- Opening Delimiter -

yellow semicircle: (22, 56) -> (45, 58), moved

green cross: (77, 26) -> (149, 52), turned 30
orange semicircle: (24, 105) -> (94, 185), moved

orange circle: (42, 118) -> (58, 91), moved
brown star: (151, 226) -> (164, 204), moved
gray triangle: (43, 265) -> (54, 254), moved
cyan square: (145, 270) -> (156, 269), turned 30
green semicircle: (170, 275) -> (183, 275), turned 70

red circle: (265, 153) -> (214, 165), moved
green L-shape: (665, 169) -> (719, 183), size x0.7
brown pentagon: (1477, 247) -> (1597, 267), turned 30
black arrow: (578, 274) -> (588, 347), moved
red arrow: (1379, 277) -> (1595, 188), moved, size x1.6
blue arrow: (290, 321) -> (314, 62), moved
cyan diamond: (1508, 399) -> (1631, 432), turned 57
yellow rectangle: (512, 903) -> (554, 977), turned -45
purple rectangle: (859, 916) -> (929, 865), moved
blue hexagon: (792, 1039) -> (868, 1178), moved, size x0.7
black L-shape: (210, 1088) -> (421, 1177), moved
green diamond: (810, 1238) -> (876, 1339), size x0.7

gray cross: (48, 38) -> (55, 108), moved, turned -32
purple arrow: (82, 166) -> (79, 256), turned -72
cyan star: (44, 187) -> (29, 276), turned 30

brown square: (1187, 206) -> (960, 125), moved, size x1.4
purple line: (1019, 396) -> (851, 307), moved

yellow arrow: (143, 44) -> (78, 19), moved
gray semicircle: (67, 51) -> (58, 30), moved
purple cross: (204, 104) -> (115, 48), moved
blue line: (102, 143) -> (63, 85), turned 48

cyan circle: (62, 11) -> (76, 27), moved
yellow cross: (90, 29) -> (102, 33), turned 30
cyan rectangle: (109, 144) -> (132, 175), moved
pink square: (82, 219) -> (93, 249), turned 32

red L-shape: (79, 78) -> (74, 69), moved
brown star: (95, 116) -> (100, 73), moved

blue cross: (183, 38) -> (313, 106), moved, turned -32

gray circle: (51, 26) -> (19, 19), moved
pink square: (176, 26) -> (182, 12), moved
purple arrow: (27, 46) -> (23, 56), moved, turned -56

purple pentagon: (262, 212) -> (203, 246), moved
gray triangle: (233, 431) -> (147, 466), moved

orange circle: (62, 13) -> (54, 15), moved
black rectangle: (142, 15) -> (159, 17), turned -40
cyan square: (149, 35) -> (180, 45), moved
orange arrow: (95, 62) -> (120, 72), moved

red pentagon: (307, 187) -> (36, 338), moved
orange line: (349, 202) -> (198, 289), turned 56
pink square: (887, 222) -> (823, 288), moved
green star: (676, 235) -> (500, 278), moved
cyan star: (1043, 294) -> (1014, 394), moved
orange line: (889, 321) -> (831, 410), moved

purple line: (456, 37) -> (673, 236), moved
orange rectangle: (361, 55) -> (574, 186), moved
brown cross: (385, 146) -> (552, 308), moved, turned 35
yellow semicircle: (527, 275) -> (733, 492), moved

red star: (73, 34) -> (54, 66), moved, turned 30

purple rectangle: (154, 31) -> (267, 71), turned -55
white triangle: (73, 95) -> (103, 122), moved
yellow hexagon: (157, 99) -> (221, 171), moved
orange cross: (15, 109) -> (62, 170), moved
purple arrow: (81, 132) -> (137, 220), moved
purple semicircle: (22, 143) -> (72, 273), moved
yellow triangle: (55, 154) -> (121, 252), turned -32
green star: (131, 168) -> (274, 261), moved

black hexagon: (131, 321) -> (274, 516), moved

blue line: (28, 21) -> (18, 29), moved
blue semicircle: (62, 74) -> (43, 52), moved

- Closing Delimiter -

(Exercise directions):
Would you retype the lines above from the one with "yellow semicircle: (527, 275)" down to the one with "blue line: (28, 21) -> (18, 29), moved", word for word, both ends included and no other lines?

(Answer):
yellow semicircle: (527, 275) -> (733, 492), moved

red star: (73, 34) -> (54, 66), moved, turned 30

purple rectangle: (154, 31) -> (267, 71), turned -55
white triangle: (73, 95) -> (103, 122), moved
yellow hexagon: (157, 99) -> (221, 171), moved
orange cross: (15, 109) -> (62, 170), moved
purple arrow: (81, 132) -> (137, 220), moved
purple semicircle: (22, 143) -> (72, 273), moved
yellow triangle: (55, 154) -> (121, 252), turned -32
green star: (131, 168) -> (274, 261), moved

black hexagon: (131, 321) -> (274, 516), moved

blue line: (28, 21) -> (18, 29), moved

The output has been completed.